_Assignment_. Scan the records below for the line with "yellow gift [405,254,507,344]" and the line with "orange scissors [388,239,511,301]". Repeat those two lines and every line between them exactly, and nothing else.
================================
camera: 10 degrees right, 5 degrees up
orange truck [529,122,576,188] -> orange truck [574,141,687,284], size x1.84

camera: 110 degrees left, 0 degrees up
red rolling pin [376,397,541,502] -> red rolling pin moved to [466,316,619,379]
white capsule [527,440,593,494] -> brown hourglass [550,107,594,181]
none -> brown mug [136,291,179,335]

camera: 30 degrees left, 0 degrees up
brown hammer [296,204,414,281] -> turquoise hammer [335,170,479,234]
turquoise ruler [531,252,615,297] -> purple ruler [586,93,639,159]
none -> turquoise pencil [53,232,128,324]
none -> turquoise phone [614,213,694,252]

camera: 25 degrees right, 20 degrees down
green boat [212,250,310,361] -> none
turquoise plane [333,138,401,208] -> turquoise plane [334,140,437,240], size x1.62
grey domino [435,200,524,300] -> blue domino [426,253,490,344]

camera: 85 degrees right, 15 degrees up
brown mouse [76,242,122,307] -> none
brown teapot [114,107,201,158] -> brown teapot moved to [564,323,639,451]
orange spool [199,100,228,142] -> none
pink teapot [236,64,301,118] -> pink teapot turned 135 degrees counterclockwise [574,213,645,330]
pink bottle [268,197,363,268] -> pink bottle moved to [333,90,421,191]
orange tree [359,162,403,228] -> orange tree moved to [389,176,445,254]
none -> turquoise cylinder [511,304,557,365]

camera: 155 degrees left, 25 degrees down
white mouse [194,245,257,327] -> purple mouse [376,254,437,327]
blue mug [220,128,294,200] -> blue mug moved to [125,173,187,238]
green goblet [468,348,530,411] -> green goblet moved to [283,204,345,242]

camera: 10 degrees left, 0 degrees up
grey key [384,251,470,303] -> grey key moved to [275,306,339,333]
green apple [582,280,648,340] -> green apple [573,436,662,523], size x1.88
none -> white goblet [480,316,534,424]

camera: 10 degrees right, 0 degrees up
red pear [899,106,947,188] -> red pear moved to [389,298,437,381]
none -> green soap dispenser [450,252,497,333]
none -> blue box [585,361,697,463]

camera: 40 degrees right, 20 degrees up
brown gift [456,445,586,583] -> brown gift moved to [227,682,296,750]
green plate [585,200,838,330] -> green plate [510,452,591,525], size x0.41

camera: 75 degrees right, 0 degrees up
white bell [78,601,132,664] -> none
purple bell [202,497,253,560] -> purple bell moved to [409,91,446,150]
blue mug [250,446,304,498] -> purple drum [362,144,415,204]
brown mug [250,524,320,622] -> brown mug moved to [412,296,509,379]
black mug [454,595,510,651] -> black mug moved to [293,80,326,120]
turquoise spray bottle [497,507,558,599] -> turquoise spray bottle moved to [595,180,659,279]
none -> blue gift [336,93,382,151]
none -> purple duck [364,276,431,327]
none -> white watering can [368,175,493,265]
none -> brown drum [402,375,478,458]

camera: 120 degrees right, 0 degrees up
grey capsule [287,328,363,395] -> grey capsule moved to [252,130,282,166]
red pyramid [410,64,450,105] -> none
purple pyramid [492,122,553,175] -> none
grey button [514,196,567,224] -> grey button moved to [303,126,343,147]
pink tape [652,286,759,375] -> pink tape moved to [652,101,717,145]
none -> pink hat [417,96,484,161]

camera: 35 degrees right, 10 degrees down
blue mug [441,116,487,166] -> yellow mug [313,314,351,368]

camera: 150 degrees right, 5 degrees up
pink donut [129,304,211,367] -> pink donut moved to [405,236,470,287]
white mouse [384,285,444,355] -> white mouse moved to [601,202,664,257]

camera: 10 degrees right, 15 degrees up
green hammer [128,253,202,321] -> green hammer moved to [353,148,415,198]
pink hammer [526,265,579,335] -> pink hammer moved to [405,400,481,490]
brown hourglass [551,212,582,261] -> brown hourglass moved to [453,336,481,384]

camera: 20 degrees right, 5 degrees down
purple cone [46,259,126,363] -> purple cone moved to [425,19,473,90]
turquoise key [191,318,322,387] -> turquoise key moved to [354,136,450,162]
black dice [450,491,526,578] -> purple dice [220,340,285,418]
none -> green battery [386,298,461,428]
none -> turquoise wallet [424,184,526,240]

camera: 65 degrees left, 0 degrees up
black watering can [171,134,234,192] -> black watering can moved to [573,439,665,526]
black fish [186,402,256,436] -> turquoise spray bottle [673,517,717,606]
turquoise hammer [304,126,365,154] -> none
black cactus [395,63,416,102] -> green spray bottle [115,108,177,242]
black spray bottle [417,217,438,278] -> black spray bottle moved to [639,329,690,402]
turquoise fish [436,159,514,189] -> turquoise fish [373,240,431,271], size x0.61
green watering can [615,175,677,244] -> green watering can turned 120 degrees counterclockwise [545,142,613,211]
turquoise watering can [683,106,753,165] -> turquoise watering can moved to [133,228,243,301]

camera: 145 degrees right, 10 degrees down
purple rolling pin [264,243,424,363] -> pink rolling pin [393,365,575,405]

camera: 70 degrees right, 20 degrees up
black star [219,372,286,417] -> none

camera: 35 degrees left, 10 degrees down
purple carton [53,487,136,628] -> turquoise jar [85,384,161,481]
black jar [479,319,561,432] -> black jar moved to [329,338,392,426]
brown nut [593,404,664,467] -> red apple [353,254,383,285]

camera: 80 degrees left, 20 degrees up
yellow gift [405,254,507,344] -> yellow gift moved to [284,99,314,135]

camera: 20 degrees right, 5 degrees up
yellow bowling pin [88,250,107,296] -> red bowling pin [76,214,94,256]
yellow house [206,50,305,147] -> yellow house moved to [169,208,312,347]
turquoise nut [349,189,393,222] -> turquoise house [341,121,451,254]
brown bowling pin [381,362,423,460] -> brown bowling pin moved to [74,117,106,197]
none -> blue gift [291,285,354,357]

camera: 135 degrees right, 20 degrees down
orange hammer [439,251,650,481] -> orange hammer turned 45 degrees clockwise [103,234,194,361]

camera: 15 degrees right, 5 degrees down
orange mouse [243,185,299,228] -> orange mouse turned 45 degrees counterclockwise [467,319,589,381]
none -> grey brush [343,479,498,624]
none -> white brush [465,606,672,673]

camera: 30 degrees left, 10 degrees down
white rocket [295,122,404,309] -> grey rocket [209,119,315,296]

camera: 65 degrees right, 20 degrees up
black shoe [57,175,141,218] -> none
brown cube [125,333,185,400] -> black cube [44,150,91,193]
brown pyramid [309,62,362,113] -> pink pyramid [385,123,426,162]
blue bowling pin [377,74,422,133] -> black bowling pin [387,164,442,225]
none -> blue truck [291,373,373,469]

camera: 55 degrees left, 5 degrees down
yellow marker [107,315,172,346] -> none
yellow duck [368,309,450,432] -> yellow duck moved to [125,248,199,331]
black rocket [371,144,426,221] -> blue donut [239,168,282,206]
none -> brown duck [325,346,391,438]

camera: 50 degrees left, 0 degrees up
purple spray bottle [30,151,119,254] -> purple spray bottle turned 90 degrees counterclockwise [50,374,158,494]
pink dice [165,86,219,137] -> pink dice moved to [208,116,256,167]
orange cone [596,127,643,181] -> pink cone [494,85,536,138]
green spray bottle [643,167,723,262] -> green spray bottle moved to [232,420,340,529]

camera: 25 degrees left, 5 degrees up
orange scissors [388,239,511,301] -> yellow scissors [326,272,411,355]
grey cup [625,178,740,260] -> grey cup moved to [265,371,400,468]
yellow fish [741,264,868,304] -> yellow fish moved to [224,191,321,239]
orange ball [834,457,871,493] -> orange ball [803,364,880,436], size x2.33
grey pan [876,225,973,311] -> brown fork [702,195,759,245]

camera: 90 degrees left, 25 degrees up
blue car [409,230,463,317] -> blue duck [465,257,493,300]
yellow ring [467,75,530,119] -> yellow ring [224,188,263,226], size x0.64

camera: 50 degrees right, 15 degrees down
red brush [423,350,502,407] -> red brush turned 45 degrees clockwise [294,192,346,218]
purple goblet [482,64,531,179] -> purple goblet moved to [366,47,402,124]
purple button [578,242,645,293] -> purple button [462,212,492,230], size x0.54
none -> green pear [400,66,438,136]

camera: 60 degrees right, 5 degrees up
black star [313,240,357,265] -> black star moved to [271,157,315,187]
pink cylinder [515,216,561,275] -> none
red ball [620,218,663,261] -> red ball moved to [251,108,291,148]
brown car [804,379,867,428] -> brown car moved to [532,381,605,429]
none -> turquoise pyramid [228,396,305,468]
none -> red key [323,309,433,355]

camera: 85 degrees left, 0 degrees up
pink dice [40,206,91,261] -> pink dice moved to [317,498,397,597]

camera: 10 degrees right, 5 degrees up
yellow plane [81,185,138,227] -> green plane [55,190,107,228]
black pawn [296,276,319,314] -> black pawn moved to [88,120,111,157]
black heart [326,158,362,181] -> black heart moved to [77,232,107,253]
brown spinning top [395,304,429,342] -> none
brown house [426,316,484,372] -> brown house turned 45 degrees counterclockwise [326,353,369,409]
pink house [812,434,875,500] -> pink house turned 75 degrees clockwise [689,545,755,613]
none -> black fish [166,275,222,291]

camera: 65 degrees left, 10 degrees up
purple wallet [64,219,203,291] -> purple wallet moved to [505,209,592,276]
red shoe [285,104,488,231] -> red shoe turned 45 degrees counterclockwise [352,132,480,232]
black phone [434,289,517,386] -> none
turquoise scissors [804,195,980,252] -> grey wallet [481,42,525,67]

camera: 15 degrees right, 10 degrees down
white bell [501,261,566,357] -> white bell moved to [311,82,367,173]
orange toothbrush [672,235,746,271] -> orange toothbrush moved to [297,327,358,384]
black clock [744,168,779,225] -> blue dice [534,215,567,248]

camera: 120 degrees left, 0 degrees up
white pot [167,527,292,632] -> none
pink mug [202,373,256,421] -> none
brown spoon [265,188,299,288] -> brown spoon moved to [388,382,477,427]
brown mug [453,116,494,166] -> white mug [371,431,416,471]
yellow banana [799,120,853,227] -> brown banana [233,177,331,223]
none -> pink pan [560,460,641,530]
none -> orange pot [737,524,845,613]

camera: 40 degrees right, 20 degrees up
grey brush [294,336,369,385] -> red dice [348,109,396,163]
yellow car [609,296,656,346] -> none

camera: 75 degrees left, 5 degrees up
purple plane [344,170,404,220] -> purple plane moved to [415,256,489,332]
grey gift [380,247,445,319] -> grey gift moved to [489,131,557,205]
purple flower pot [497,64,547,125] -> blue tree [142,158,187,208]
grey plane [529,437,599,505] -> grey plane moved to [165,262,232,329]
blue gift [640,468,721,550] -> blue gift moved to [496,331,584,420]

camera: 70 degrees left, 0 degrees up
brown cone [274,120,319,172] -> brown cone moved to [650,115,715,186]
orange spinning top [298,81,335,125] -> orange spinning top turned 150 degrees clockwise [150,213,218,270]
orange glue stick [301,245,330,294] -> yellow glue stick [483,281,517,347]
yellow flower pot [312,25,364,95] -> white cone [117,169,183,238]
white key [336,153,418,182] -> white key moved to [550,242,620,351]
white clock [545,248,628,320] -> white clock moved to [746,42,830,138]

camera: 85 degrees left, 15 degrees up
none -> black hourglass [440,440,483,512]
================================
_Exercise response_.
yellow gift [405,254,507,344] -> yellow gift moved to [284,99,314,135]

camera: 20 degrees right, 5 degrees up
yellow bowling pin [88,250,107,296] -> red bowling pin [76,214,94,256]
yellow house [206,50,305,147] -> yellow house moved to [169,208,312,347]
turquoise nut [349,189,393,222] -> turquoise house [341,121,451,254]
brown bowling pin [381,362,423,460] -> brown bowling pin moved to [74,117,106,197]
none -> blue gift [291,285,354,357]

camera: 135 degrees right, 20 degrees down
orange hammer [439,251,650,481] -> orange hammer turned 45 degrees clockwise [103,234,194,361]

camera: 15 degrees right, 5 degrees down
orange mouse [243,185,299,228] -> orange mouse turned 45 degrees counterclockwise [467,319,589,381]
none -> grey brush [343,479,498,624]
none -> white brush [465,606,672,673]

camera: 30 degrees left, 10 degrees down
white rocket [295,122,404,309] -> grey rocket [209,119,315,296]

camera: 65 degrees right, 20 degrees up
black shoe [57,175,141,218] -> none
brown cube [125,333,185,400] -> black cube [44,150,91,193]
brown pyramid [309,62,362,113] -> pink pyramid [385,123,426,162]
blue bowling pin [377,74,422,133] -> black bowling pin [387,164,442,225]
none -> blue truck [291,373,373,469]

camera: 55 degrees left, 5 degrees down
yellow marker [107,315,172,346] -> none
yellow duck [368,309,450,432] -> yellow duck moved to [125,248,199,331]
black rocket [371,144,426,221] -> blue donut [239,168,282,206]
none -> brown duck [325,346,391,438]

camera: 50 degrees left, 0 degrees up
purple spray bottle [30,151,119,254] -> purple spray bottle turned 90 degrees counterclockwise [50,374,158,494]
pink dice [165,86,219,137] -> pink dice moved to [208,116,256,167]
orange cone [596,127,643,181] -> pink cone [494,85,536,138]
green spray bottle [643,167,723,262] -> green spray bottle moved to [232,420,340,529]

camera: 25 degrees left, 5 degrees up
orange scissors [388,239,511,301] -> yellow scissors [326,272,411,355]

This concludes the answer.